### What the task requires
From the data below, copy exactly the lines that lie between the one holding "C2: 12pF (GND, XI) -> 12pF (VS, XI)" and the one holding "IC222: NAND 74HC00", including both, and nothing more.

**** Provided data ****

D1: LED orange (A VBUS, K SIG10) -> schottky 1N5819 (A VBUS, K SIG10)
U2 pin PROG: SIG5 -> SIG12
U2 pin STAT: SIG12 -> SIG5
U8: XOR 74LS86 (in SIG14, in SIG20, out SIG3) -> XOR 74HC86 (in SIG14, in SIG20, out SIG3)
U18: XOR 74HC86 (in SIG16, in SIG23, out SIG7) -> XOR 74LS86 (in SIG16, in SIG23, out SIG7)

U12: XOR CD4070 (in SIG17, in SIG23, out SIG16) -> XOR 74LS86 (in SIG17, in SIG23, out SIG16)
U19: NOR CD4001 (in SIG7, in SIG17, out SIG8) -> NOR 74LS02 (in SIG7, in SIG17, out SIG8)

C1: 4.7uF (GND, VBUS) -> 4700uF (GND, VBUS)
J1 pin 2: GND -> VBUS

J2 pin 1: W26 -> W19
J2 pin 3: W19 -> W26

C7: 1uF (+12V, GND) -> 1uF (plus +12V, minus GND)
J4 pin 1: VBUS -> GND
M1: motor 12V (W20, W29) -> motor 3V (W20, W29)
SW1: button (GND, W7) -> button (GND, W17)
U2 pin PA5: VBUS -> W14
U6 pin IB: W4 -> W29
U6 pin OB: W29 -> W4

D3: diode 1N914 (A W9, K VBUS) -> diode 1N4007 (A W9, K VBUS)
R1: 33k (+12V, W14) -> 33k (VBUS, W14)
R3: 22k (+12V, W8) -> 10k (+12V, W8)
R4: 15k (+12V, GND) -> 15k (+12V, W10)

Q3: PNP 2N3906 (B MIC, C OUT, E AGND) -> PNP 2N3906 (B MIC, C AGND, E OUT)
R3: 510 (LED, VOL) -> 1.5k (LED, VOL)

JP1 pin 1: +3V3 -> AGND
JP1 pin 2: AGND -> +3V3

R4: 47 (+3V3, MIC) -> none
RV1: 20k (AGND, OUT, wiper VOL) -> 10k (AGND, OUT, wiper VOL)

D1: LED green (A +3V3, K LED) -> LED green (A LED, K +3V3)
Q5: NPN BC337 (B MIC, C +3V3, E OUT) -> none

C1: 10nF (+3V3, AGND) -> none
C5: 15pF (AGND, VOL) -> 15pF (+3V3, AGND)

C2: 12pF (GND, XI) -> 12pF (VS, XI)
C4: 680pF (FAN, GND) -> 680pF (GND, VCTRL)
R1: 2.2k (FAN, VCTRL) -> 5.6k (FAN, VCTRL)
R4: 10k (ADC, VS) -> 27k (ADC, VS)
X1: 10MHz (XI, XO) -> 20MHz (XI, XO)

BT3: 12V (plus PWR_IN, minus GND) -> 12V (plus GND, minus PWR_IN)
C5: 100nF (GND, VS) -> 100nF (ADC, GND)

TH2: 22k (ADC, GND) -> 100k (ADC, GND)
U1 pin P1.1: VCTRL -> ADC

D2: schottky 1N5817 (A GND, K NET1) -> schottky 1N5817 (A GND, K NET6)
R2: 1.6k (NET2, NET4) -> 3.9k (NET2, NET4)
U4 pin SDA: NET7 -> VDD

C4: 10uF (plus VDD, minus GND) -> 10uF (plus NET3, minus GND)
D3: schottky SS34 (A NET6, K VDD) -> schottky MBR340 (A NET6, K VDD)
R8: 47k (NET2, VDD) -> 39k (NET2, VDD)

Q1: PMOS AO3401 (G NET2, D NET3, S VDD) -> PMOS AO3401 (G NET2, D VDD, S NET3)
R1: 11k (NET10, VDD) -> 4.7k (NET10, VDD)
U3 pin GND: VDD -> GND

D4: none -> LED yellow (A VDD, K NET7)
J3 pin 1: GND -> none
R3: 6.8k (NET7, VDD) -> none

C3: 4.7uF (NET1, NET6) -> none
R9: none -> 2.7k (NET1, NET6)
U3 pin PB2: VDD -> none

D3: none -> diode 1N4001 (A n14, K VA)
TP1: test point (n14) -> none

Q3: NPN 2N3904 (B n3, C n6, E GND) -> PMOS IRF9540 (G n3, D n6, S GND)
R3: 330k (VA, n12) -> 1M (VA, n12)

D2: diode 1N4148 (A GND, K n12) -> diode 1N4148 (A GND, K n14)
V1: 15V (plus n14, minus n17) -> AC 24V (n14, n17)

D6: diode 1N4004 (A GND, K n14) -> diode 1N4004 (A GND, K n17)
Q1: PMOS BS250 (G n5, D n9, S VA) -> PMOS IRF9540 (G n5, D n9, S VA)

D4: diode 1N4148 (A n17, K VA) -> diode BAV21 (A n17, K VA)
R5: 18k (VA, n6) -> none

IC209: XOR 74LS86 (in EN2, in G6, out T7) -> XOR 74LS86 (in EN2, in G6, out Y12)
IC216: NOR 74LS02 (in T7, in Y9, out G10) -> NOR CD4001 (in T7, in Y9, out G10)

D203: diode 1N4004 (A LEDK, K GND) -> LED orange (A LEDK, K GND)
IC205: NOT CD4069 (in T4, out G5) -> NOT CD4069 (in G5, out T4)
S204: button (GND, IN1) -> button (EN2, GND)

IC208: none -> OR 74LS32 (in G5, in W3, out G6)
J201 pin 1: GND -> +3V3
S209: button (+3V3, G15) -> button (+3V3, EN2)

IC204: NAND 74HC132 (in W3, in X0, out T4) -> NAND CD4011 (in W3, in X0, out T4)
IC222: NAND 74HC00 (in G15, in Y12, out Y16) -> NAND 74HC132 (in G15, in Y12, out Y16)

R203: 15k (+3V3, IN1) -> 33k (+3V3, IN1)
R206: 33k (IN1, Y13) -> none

****

### Written answer
C2: 12pF (GND, XI) -> 12pF (VS, XI)
C4: 680pF (FAN, GND) -> 680pF (GND, VCTRL)
R1: 2.2k (FAN, VCTRL) -> 5.6k (FAN, VCTRL)
R4: 10k (ADC, VS) -> 27k (ADC, VS)
X1: 10MHz (XI, XO) -> 20MHz (XI, XO)

BT3: 12V (plus PWR_IN, minus GND) -> 12V (plus GND, minus PWR_IN)
C5: 100nF (GND, VS) -> 100nF (ADC, GND)

TH2: 22k (ADC, GND) -> 100k (ADC, GND)
U1 pin P1.1: VCTRL -> ADC

D2: schottky 1N5817 (A GND, K NET1) -> schottky 1N5817 (A GND, K NET6)
R2: 1.6k (NET2, NET4) -> 3.9k (NET2, NET4)
U4 pin SDA: NET7 -> VDD

C4: 10uF (plus VDD, minus GND) -> 10uF (plus NET3, minus GND)
D3: schottky SS34 (A NET6, K VDD) -> schottky MBR340 (A NET6, K VDD)
R8: 47k (NET2, VDD) -> 39k (NET2, VDD)

Q1: PMOS AO3401 (G NET2, D NET3, S VDD) -> PMOS AO3401 (G NET2, D VDD, S NET3)
R1: 11k (NET10, VDD) -> 4.7k (NET10, VDD)
U3 pin GND: VDD -> GND

D4: none -> LED yellow (A VDD, K NET7)
J3 pin 1: GND -> none
R3: 6.8k (NET7, VDD) -> none

C3: 4.7uF (NET1, NET6) -> none
R9: none -> 2.7k (NET1, NET6)
U3 pin PB2: VDD -> none

D3: none -> diode 1N4001 (A n14, K VA)
TP1: test point (n14) -> none

Q3: NPN 2N3904 (B n3, C n6, E GND) -> PMOS IRF9540 (G n3, D n6, S GND)
R3: 330k (VA, n12) -> 1M (VA, n12)

D2: diode 1N4148 (A GND, K n12) -> diode 1N4148 (A GND, K n14)
V1: 15V (plus n14, minus n17) -> AC 24V (n14, n17)

D6: diode 1N4004 (A GND, K n14) -> diode 1N4004 (A GND, K n17)
Q1: PMOS BS250 (G n5, D n9, S VA) -> PMOS IRF9540 (G n5, D n9, S VA)

D4: diode 1N4148 (A n17, K VA) -> diode BAV21 (A n17, K VA)
R5: 18k (VA, n6) -> none

IC209: XOR 74LS86 (in EN2, in G6, out T7) -> XOR 74LS86 (in EN2, in G6, out Y12)
IC216: NOR 74LS02 (in T7, in Y9, out G10) -> NOR CD4001 (in T7, in Y9, out G10)

D203: diode 1N4004 (A LEDK, K GND) -> LED orange (A LEDK, K GND)
IC205: NOT CD4069 (in T4, out G5) -> NOT CD4069 (in G5, out T4)
S204: button (GND, IN1) -> button (EN2, GND)

IC208: none -> OR 74LS32 (in G5, in W3, out G6)
J201 pin 1: GND -> +3V3
S209: button (+3V3, G15) -> button (+3V3, EN2)

IC204: NAND 74HC132 (in W3, in X0, out T4) -> NAND CD4011 (in W3, in X0, out T4)
IC222: NAND 74HC00 (in G15, in Y12, out Y16) -> NAND 74HC132 (in G15, in Y12, out Y16)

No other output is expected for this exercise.